RAW DATA Start Marker

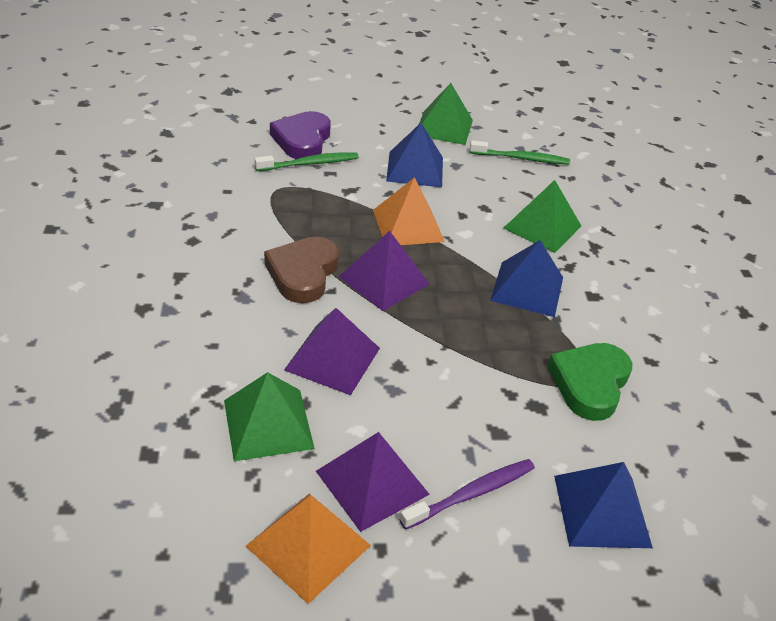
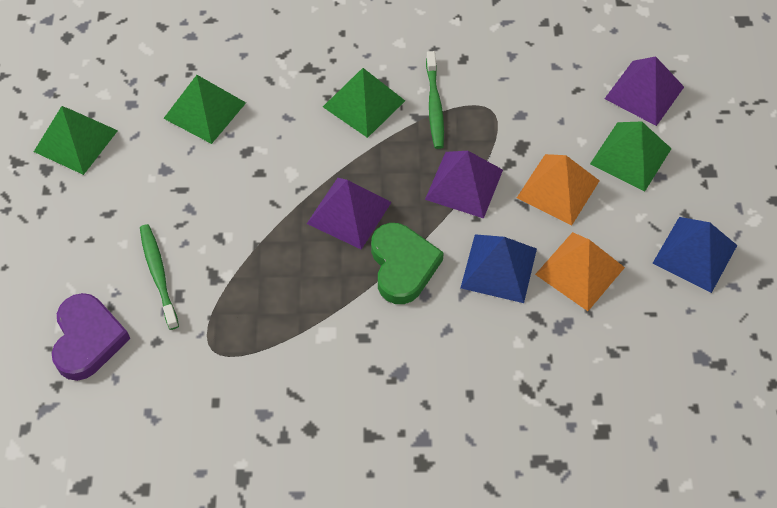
blue pyramid: 3 -> 2
brown heart: 1 -> 0
green pyramid: 3 -> 4
purple toothbrush: 1 -> 0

RAW DATA End Marker

• AIM OF THE TASK:
Please repeat every line from the listing above exactly as it appears. Drop the pictures.

• SOLUTION FOR THIS TASK:
blue pyramid: 3 -> 2
brown heart: 1 -> 0
green pyramid: 3 -> 4
purple toothbrush: 1 -> 0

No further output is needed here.